Your goal: Would you copy each line of the records that includes the word "truck"?

Extracted entries:
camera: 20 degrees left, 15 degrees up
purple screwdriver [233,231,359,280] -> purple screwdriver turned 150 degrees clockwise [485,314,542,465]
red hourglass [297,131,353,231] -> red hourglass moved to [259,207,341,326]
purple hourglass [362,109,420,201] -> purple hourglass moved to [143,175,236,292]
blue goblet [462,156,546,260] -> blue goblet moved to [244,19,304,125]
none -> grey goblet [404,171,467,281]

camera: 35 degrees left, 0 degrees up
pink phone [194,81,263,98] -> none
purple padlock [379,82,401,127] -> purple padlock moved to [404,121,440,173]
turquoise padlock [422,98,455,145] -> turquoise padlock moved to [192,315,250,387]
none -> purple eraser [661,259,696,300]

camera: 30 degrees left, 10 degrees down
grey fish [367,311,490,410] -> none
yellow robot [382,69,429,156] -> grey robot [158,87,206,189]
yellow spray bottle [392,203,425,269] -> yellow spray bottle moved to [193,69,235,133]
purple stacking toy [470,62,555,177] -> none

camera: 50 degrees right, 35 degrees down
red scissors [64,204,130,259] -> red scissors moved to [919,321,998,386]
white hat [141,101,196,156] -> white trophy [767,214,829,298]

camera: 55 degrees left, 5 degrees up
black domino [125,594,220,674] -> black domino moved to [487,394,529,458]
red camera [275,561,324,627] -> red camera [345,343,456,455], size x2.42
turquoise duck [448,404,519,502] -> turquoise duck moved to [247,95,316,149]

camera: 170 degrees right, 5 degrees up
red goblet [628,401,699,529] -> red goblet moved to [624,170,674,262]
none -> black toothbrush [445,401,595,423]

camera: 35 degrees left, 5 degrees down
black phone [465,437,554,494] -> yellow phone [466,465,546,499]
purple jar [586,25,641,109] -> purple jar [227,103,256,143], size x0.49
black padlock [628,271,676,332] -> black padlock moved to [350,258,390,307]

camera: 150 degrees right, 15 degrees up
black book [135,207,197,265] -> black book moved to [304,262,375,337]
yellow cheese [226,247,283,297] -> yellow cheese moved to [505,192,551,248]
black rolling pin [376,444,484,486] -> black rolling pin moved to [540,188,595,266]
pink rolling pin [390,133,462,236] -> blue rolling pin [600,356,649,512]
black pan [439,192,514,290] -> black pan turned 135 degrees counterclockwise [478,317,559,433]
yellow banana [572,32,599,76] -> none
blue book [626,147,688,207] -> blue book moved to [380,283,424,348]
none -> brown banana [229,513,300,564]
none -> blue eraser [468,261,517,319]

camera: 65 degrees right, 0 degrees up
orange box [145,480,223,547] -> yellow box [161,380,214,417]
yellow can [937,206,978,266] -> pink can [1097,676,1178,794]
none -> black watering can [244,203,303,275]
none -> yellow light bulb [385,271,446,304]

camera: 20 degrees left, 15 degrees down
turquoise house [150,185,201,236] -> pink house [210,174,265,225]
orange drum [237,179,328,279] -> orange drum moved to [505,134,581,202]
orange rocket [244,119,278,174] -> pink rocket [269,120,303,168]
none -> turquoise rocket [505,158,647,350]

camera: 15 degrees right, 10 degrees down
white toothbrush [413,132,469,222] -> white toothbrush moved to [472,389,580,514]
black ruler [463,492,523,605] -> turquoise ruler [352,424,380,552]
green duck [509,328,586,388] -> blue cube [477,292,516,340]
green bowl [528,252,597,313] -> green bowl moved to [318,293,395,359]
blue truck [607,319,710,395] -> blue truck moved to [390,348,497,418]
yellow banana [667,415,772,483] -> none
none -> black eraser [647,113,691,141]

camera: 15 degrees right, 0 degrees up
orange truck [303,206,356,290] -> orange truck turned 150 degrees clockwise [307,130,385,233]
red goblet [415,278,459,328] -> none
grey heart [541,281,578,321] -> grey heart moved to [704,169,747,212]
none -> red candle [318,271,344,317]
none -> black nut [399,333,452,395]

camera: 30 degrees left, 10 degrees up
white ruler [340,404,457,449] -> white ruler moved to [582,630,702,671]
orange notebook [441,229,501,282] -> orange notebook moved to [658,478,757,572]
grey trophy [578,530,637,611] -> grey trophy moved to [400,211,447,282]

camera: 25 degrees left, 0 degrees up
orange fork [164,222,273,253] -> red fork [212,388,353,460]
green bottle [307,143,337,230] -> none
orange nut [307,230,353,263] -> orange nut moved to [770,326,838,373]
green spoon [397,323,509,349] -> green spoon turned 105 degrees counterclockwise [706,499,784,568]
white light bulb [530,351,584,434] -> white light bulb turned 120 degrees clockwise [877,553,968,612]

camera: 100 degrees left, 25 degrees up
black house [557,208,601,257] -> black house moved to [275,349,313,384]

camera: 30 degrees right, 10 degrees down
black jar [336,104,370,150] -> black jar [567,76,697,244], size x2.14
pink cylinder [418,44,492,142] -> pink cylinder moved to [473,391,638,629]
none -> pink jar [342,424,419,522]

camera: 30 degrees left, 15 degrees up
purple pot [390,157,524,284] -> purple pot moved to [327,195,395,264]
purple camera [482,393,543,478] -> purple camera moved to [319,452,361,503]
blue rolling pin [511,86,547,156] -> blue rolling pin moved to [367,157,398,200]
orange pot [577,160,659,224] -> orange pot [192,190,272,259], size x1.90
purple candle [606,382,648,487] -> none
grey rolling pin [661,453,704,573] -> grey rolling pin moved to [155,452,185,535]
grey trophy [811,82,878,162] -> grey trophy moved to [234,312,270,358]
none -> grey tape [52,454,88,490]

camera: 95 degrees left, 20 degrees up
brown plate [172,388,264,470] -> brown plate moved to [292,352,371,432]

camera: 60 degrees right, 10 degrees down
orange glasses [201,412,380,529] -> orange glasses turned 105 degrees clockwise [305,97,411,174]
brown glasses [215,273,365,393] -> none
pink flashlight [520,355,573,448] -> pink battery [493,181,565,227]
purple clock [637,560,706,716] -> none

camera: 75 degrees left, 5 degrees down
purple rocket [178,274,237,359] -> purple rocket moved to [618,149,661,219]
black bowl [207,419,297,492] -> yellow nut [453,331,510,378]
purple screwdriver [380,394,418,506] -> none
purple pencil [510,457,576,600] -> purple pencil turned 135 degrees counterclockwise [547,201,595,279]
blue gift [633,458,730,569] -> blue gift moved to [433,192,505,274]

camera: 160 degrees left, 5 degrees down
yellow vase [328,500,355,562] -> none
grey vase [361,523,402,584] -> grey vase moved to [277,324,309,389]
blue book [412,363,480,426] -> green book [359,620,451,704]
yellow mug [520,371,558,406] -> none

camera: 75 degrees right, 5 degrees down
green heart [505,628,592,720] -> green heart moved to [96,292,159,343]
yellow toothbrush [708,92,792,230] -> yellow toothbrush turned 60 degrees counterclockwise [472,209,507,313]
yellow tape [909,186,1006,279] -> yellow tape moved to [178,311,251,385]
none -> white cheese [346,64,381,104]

Reply to the exercise:
blue truck [607,319,710,395] -> blue truck moved to [390,348,497,418]
orange truck [303,206,356,290] -> orange truck turned 150 degrees clockwise [307,130,385,233]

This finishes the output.